Your task is to return all of the entries below exactly, leaving out each picture.

TASK DATA Block Start

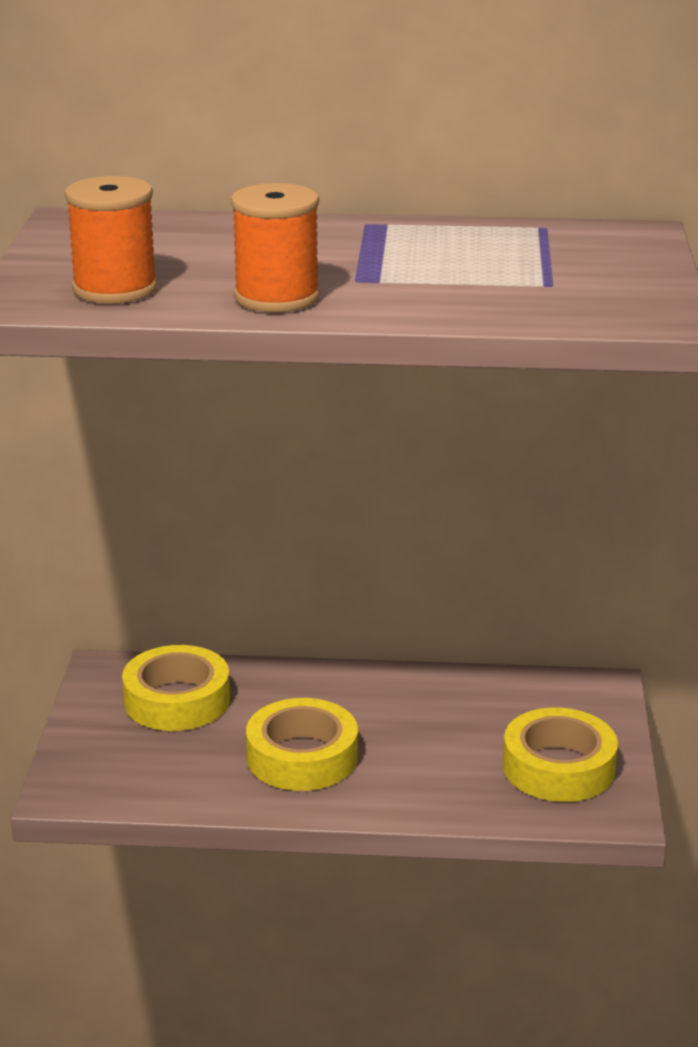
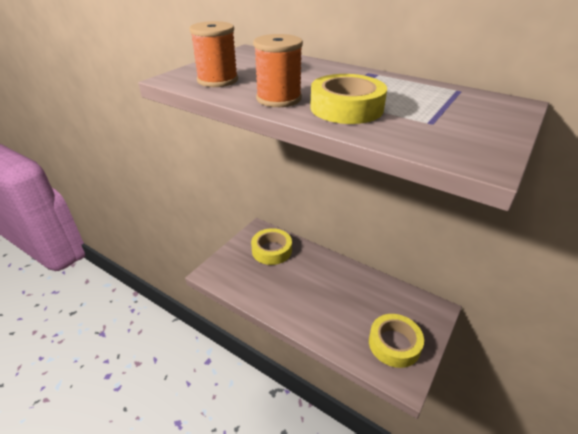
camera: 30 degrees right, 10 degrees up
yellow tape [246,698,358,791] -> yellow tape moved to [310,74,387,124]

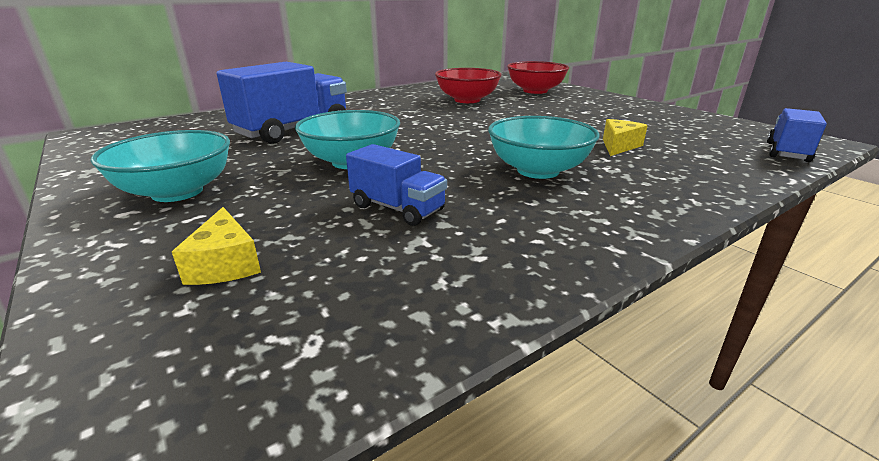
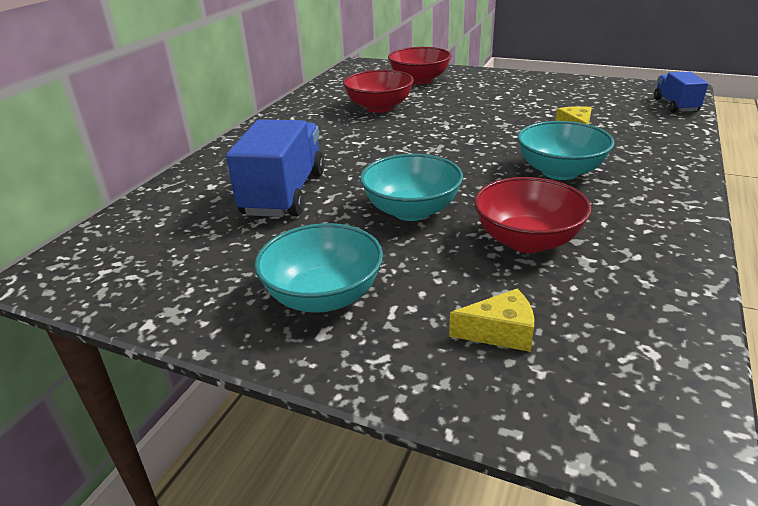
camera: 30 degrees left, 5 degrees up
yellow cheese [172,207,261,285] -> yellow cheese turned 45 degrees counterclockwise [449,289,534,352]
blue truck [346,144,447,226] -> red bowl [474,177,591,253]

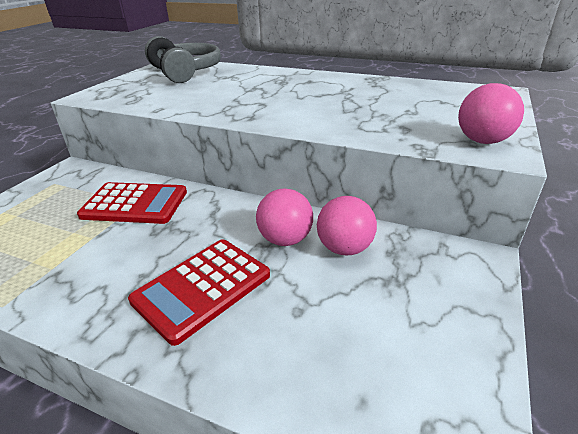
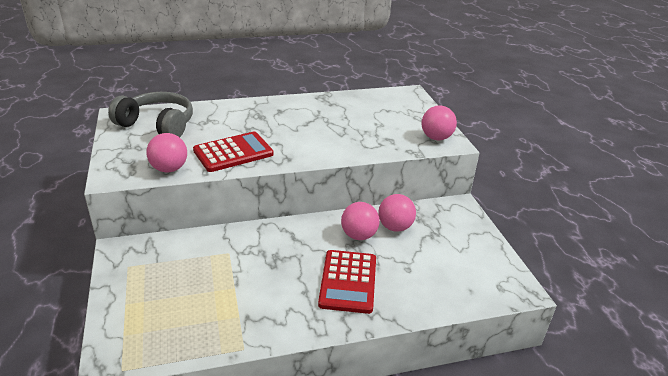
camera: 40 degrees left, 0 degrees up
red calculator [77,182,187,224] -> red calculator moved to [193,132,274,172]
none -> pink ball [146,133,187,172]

TASK DATA Block End

» **WRITTEN RESPONSE**
camera: 30 degrees right, 10 degrees up
yellow tape [246,698,358,791] -> yellow tape moved to [310,74,387,124]

camera: 30 degrees left, 5 degrees up
yellow cheese [172,207,261,285] -> yellow cheese turned 45 degrees counterclockwise [449,289,534,352]
blue truck [346,144,447,226] -> red bowl [474,177,591,253]

camera: 40 degrees left, 0 degrees up
red calculator [77,182,187,224] -> red calculator moved to [193,132,274,172]
none -> pink ball [146,133,187,172]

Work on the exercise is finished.